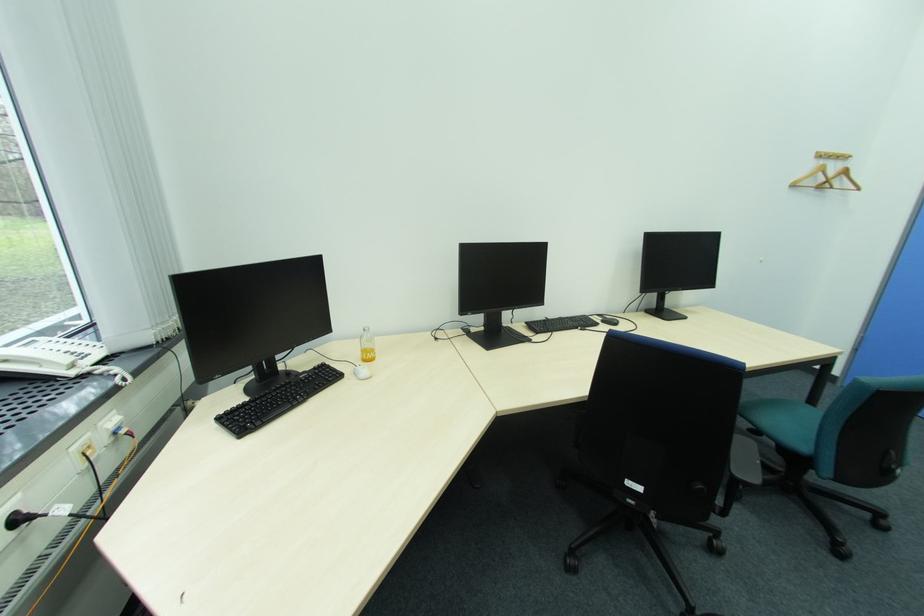
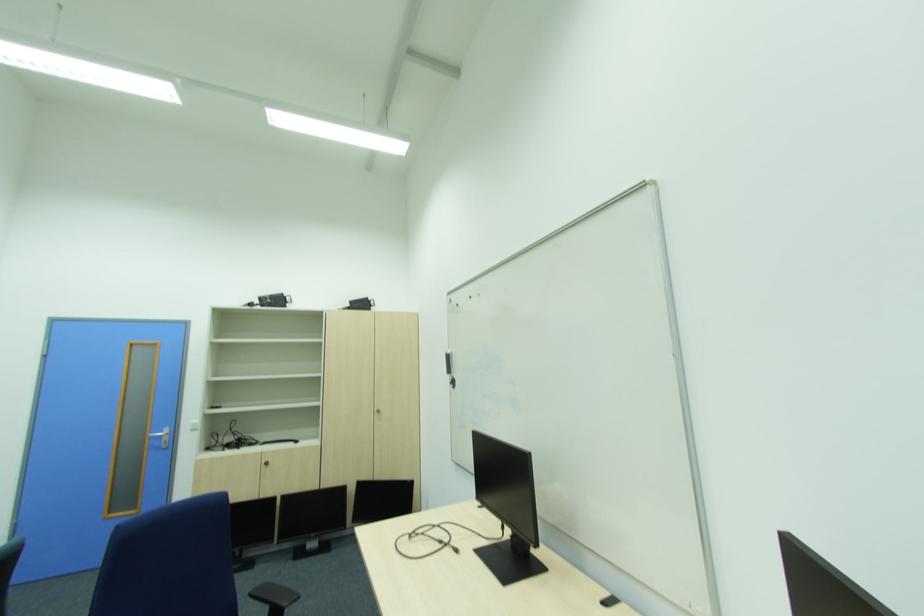
Question: The camera is either moving clockwise (left) or counter-clockwise (right) around the object. The first image is from the beginning of the video and the second image is from the end. Is the camera moving left or right when shooting the video?

Choices:
 (A) Left
 (B) Right

Answer: (A)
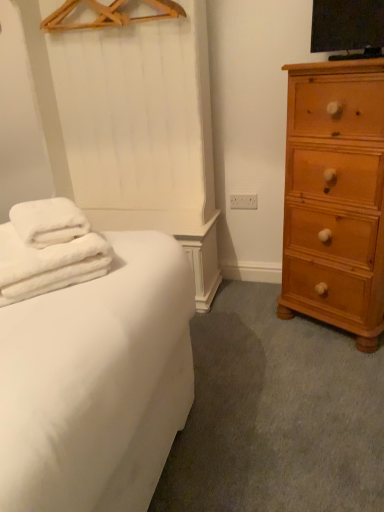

■ **EXERCISE INSTRUCTIONS**: Change every "camera" to "photographer" in the material above and write out all of its text again with nothing else altered, leaving out the pictures.

■ **THE OUTPUT**:
Question: The photographer is either moving clockwise (left) or counter-clockwise (right) around the object. The first image is from the beginning of the video and the second image is from the end. Is the photographer moving left or right when shooting the video?

Choices:
 (A) Left
 (B) Right

Answer: (A)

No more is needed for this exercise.